Work request: In exact form, please repeat the records from their opening line down to the line with "C4: 10pF (GND, VIN) -> 10pF (GND, U4/XIN)", including that line.
_ _ _ _
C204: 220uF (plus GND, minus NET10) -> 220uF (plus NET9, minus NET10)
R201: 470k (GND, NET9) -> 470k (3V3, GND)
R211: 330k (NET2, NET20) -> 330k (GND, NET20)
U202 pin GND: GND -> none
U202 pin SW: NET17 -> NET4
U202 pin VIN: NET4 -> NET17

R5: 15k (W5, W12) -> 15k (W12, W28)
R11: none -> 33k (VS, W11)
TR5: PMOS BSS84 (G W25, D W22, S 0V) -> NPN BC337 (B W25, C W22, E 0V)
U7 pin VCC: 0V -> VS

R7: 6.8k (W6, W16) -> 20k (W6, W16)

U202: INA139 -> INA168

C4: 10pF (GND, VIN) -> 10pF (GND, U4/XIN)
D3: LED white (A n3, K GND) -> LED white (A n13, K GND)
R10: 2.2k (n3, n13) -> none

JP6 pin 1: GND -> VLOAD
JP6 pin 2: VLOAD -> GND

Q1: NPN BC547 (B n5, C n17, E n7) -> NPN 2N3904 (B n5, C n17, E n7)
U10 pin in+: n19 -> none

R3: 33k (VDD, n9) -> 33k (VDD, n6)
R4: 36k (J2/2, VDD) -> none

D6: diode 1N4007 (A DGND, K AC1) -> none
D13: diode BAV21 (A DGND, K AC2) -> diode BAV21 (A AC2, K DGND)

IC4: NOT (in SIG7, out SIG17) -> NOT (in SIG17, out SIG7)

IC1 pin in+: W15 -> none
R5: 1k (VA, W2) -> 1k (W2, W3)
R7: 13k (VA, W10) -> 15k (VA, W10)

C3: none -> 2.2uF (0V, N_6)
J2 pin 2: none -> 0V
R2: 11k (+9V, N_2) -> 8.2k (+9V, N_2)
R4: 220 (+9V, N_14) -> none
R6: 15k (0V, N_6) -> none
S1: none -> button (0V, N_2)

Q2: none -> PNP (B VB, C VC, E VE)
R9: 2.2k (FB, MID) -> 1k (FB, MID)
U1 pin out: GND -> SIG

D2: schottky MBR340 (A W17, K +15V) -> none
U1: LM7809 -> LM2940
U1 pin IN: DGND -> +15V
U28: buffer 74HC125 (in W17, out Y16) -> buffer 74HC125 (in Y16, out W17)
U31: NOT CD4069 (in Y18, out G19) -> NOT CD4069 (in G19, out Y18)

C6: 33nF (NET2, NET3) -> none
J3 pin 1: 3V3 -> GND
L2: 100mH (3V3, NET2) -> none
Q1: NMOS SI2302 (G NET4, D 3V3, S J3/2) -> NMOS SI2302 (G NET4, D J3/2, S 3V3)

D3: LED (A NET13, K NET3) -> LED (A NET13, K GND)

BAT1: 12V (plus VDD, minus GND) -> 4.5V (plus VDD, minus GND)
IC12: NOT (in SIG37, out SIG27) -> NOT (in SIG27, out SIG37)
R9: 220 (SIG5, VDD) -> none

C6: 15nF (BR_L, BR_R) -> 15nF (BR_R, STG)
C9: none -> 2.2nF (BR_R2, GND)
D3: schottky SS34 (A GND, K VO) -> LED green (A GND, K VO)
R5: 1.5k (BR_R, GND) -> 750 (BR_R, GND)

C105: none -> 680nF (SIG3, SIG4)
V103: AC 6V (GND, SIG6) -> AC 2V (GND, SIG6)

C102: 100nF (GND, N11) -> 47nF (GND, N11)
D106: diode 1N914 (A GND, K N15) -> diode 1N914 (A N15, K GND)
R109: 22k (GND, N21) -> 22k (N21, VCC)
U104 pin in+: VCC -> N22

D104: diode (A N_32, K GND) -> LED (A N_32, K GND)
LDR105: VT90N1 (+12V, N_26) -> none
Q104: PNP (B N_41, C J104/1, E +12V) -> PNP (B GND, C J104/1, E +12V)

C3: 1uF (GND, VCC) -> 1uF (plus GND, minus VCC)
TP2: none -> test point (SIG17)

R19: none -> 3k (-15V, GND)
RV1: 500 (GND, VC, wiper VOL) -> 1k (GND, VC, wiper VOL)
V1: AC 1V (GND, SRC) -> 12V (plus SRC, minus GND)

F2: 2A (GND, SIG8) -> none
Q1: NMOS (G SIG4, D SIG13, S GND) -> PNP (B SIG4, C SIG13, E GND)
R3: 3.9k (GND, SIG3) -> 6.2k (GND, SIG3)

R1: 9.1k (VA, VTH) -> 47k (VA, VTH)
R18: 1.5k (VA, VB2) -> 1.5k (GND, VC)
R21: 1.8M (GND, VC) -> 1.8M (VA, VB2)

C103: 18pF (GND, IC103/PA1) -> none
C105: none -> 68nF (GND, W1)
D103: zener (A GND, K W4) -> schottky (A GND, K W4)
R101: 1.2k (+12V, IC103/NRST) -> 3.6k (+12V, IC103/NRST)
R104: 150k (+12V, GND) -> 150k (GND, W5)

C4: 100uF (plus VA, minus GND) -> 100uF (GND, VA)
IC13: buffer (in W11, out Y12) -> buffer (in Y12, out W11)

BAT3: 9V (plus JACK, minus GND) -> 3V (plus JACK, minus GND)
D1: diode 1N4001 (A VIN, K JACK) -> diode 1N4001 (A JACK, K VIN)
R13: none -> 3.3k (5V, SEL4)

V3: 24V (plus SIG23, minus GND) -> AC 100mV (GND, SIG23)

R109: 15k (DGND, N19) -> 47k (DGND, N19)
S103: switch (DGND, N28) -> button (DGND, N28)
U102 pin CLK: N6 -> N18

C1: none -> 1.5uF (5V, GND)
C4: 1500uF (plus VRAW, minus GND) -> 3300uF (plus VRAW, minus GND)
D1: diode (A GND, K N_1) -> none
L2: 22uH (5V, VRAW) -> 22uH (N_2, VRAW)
_ _ _ _
Response below:
C204: 220uF (plus GND, minus NET10) -> 220uF (plus NET9, minus NET10)
R201: 470k (GND, NET9) -> 470k (3V3, GND)
R211: 330k (NET2, NET20) -> 330k (GND, NET20)
U202 pin GND: GND -> none
U202 pin SW: NET17 -> NET4
U202 pin VIN: NET4 -> NET17

R5: 15k (W5, W12) -> 15k (W12, W28)
R11: none -> 33k (VS, W11)
TR5: PMOS BSS84 (G W25, D W22, S 0V) -> NPN BC337 (B W25, C W22, E 0V)
U7 pin VCC: 0V -> VS

R7: 6.8k (W6, W16) -> 20k (W6, W16)

U202: INA139 -> INA168

C4: 10pF (GND, VIN) -> 10pF (GND, U4/XIN)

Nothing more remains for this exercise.